▸ **Task instructions**: Return the listing below unchanged, but without pictures.

▸ **Source records**:
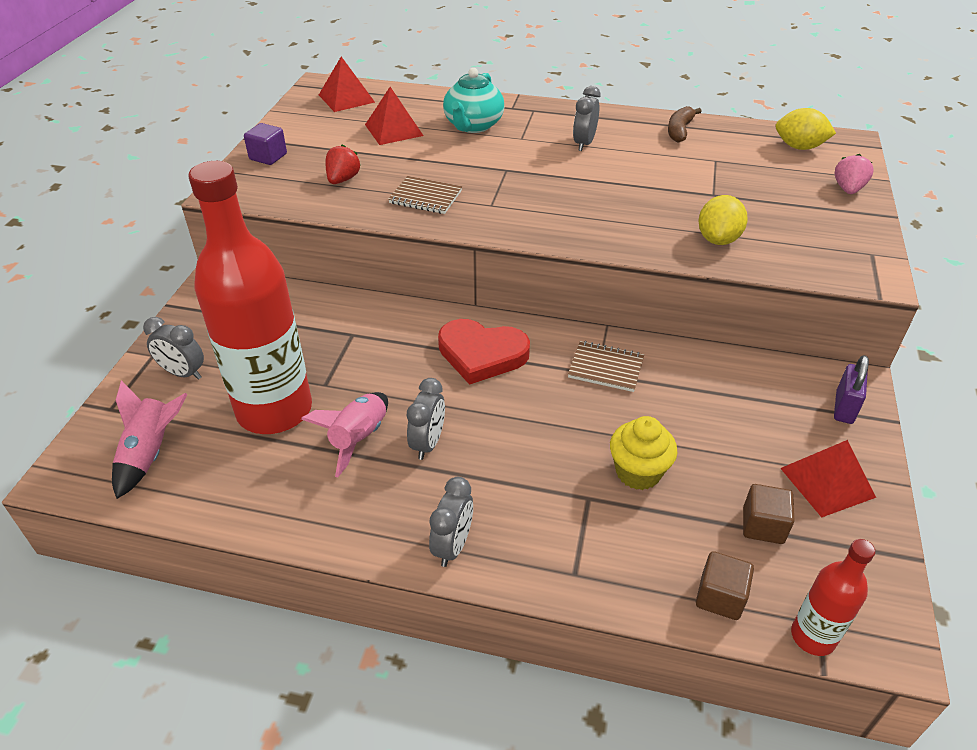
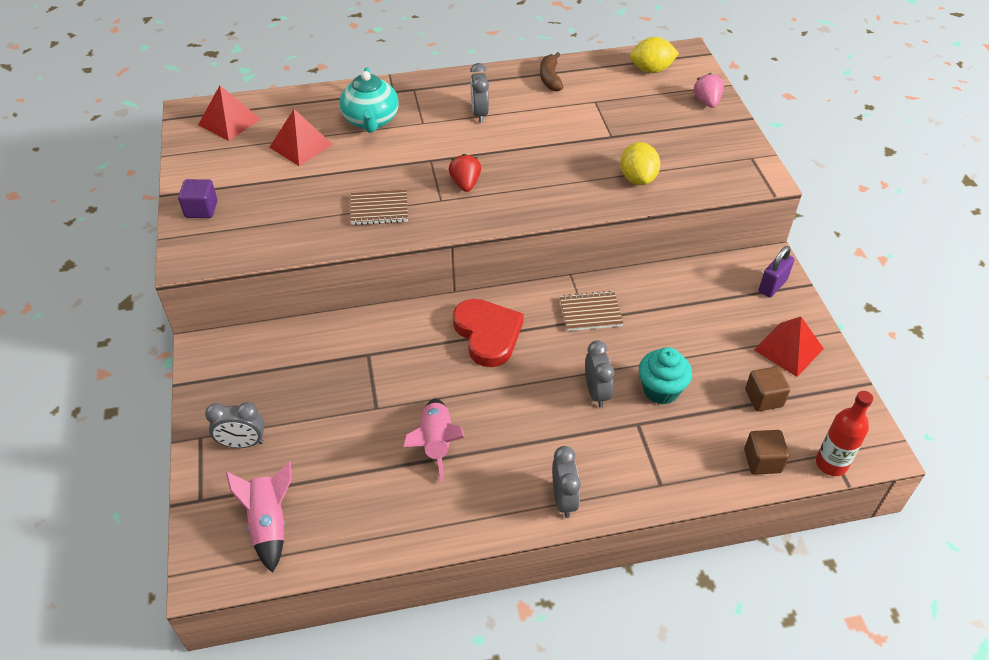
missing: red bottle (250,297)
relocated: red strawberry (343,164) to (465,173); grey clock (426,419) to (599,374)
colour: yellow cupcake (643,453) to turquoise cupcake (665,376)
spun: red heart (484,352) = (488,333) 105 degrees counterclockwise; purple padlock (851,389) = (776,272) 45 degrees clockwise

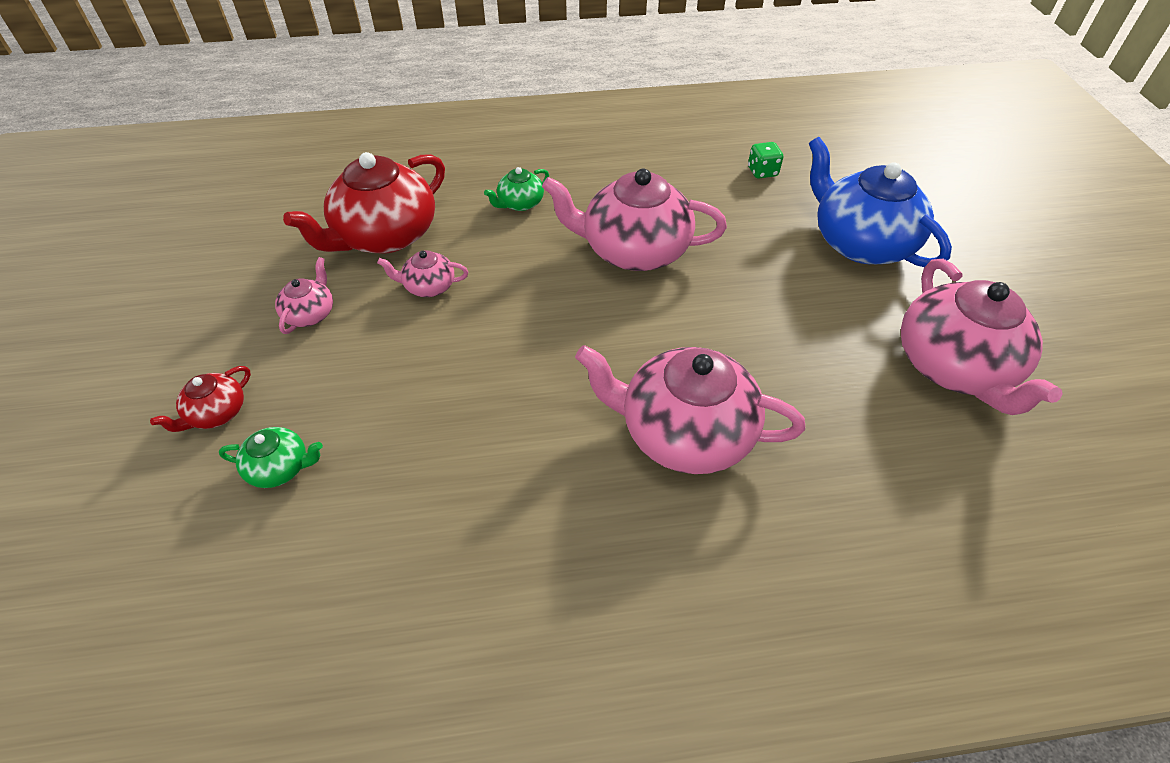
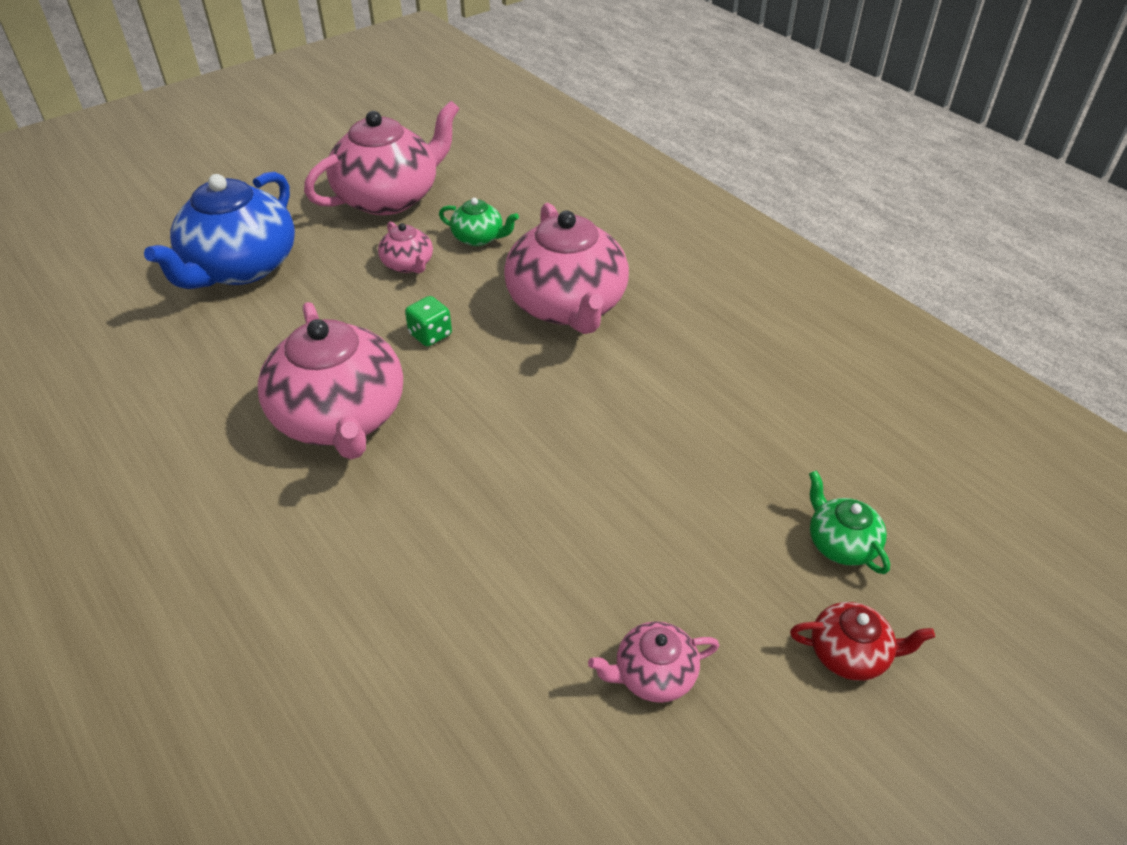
missing: red teapot (364,203)
relocated: pink teapot (422,273) to (405,247); green dice (765,160) to (428,321); green teapot (516,189) to (479,222)

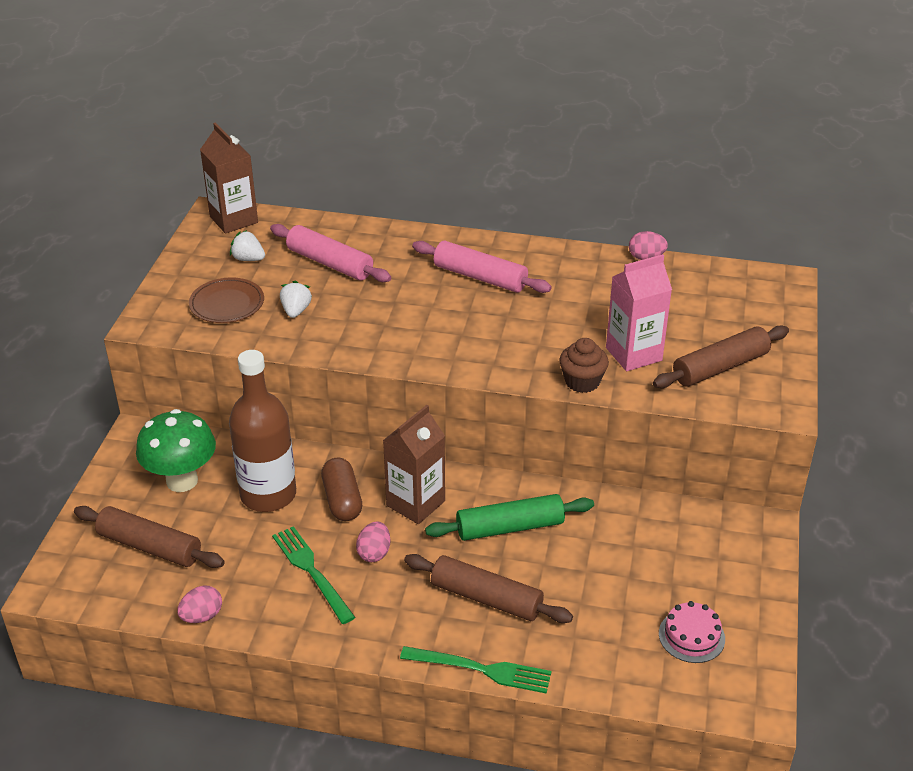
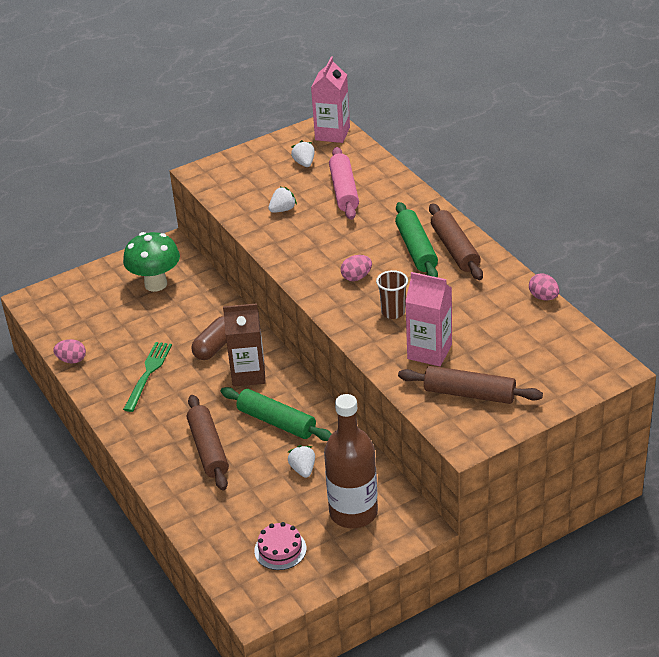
missing: brown plate (226,300); green fork (475,670); brown cupcake (584,365)
appeared: white strawberry (301,461); brown cup (392,294)
relocated: brown bottle (262,431) to (351,461); pink egg (373,541) to (356,268); brown rolling pin (149,537) to (456,241)
colour: brown carton (229,178) to pink carton (330,100); pink rolling pin (482,267) to green rolling pin (416,239)

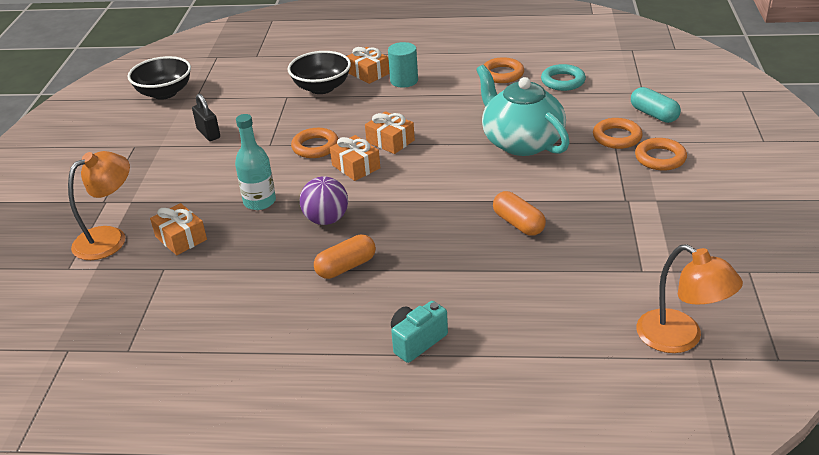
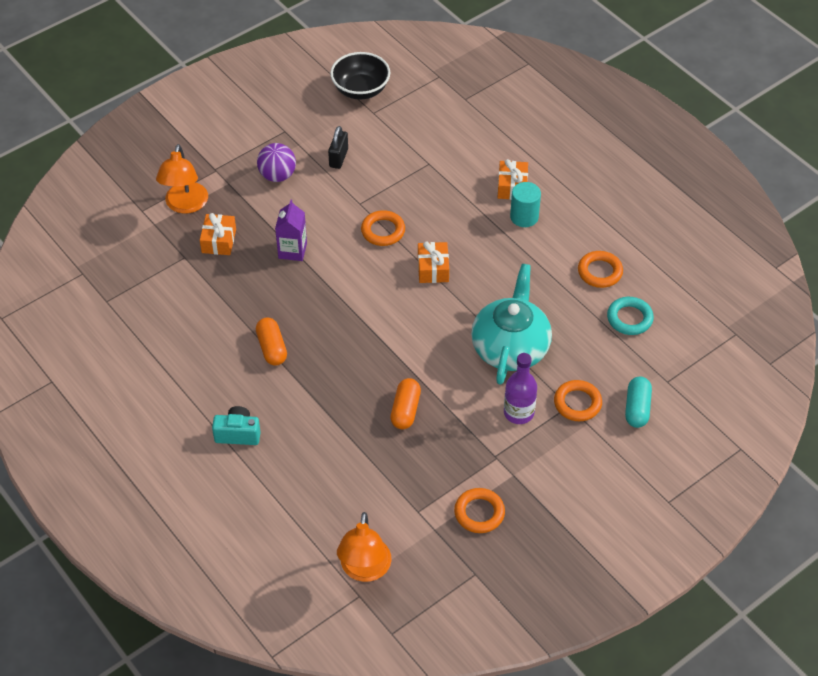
missing: black bowl (319,72); orange gift (355,158)
appeared: purple bottle (520,388)
relocated: purple ball (324,200) to (276,162); orange ring (661,154) to (479,510)
exchanged: turquoise bottle (255,162) to purple carton (291,230)
spun: orange lamp (99,205) = (182,179) 90 degrees clockwise; orange capsule (345,256) = (271,341) 60 degrees clockwise

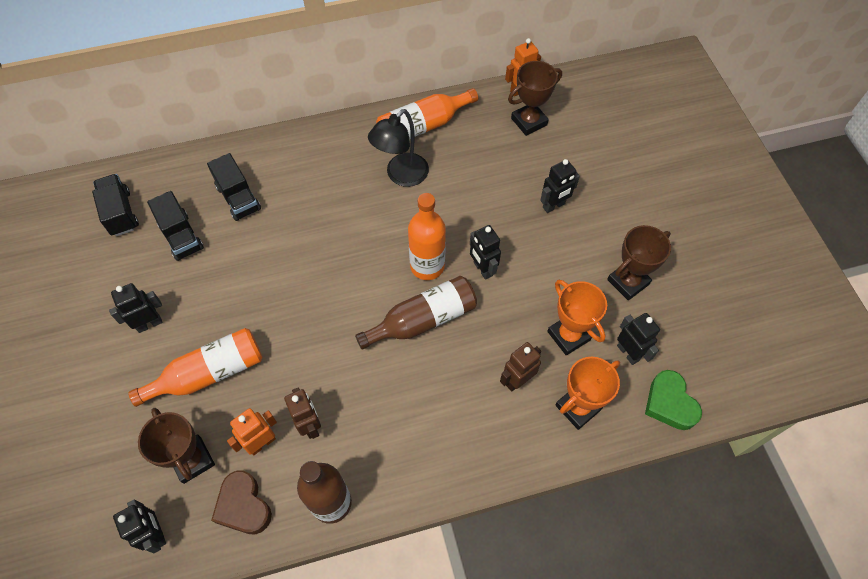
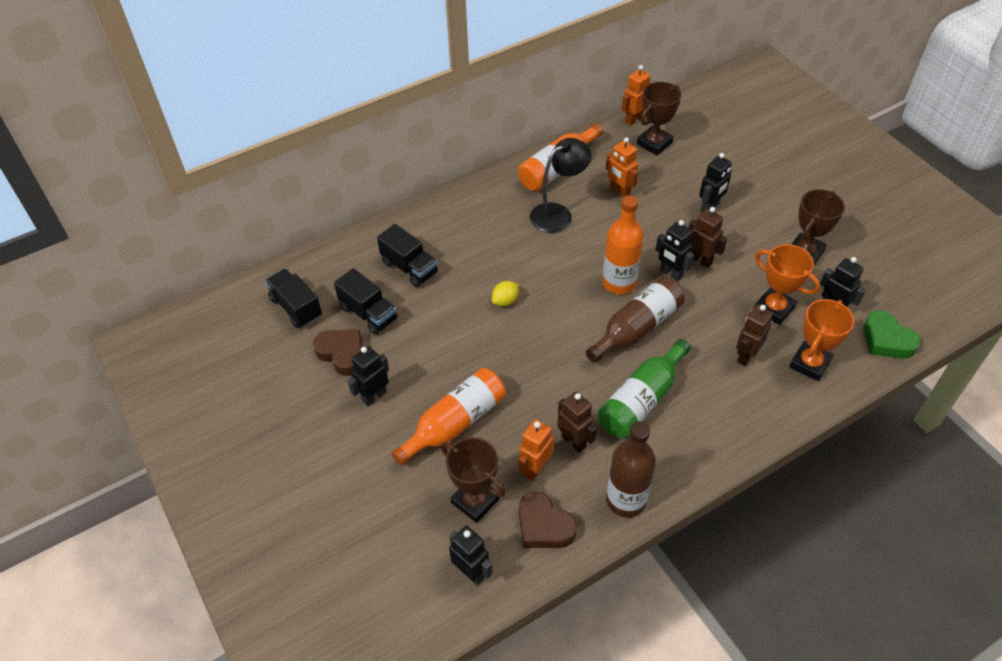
appeared: brown heart (338,352); yellow lemon (505,293); green bottle (644,388); orange robot (622,167); brown robot (708,237)
spun: black lamp (398,148) = (561,185) 150 degrees counterclockwise

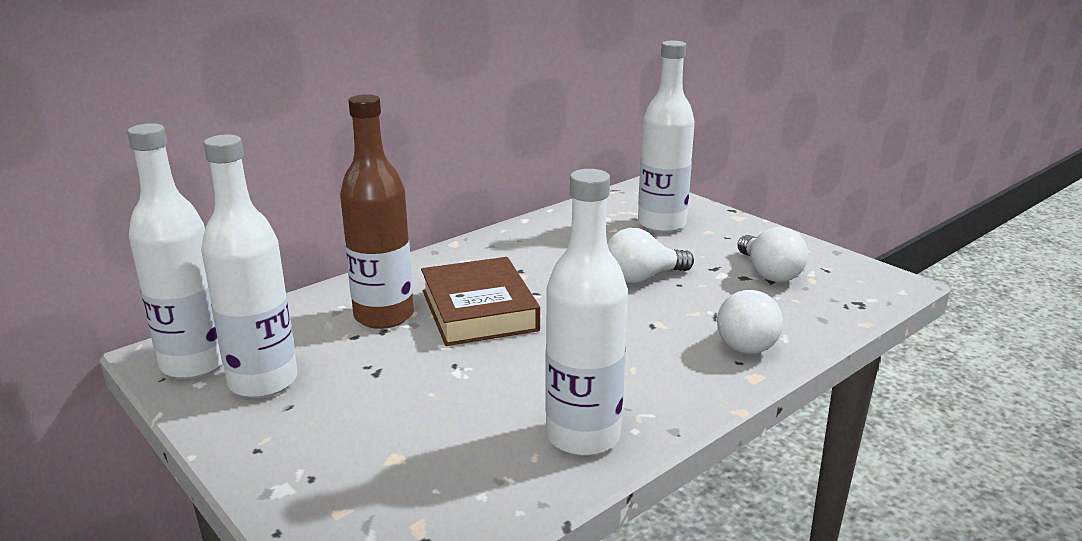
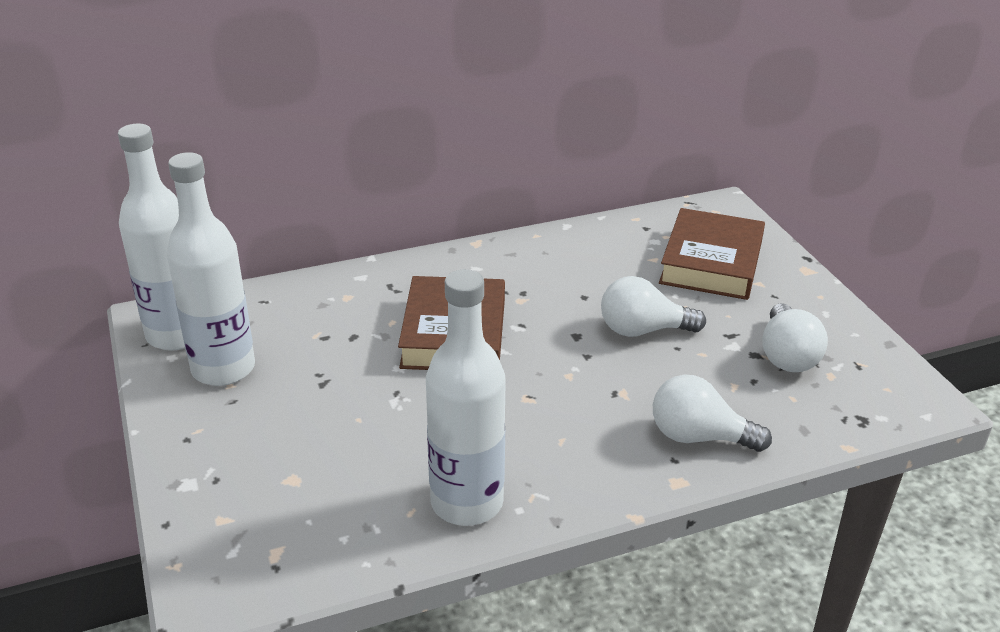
missing: brown bottle (377,211)
exchanged: white bottle (666,137) to brown book (712,254)
spun: white light bulb (750,322) = (712,413) 75 degrees clockwise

▸ **Your response**:
missing: red bottle (250,297)
relocated: red strawberry (343,164) to (465,173); grey clock (426,419) to (599,374)
colour: yellow cupcake (643,453) to turquoise cupcake (665,376)
spun: red heart (484,352) = (488,333) 105 degrees counterclockwise; purple padlock (851,389) = (776,272) 45 degrees clockwise

missing: red teapot (364,203)
relocated: pink teapot (422,273) to (405,247); green dice (765,160) to (428,321); green teapot (516,189) to (479,222)

missing: brown plate (226,300); green fork (475,670); brown cupcake (584,365)
appeared: white strawberry (301,461); brown cup (392,294)
relocated: brown bottle (262,431) to (351,461); pink egg (373,541) to (356,268); brown rolling pin (149,537) to (456,241)
colour: brown carton (229,178) to pink carton (330,100); pink rolling pin (482,267) to green rolling pin (416,239)

missing: black bowl (319,72); orange gift (355,158)
appeared: purple bottle (520,388)
relocated: purple ball (324,200) to (276,162); orange ring (661,154) to (479,510)
exchanged: turquoise bottle (255,162) to purple carton (291,230)
spun: orange lamp (99,205) = (182,179) 90 degrees clockwise; orange capsule (345,256) = (271,341) 60 degrees clockwise

appeared: brown heart (338,352); yellow lemon (505,293); green bottle (644,388); orange robot (622,167); brown robot (708,237)
spun: black lamp (398,148) = (561,185) 150 degrees counterclockwise

missing: brown bottle (377,211)
exchanged: white bottle (666,137) to brown book (712,254)
spun: white light bulb (750,322) = (712,413) 75 degrees clockwise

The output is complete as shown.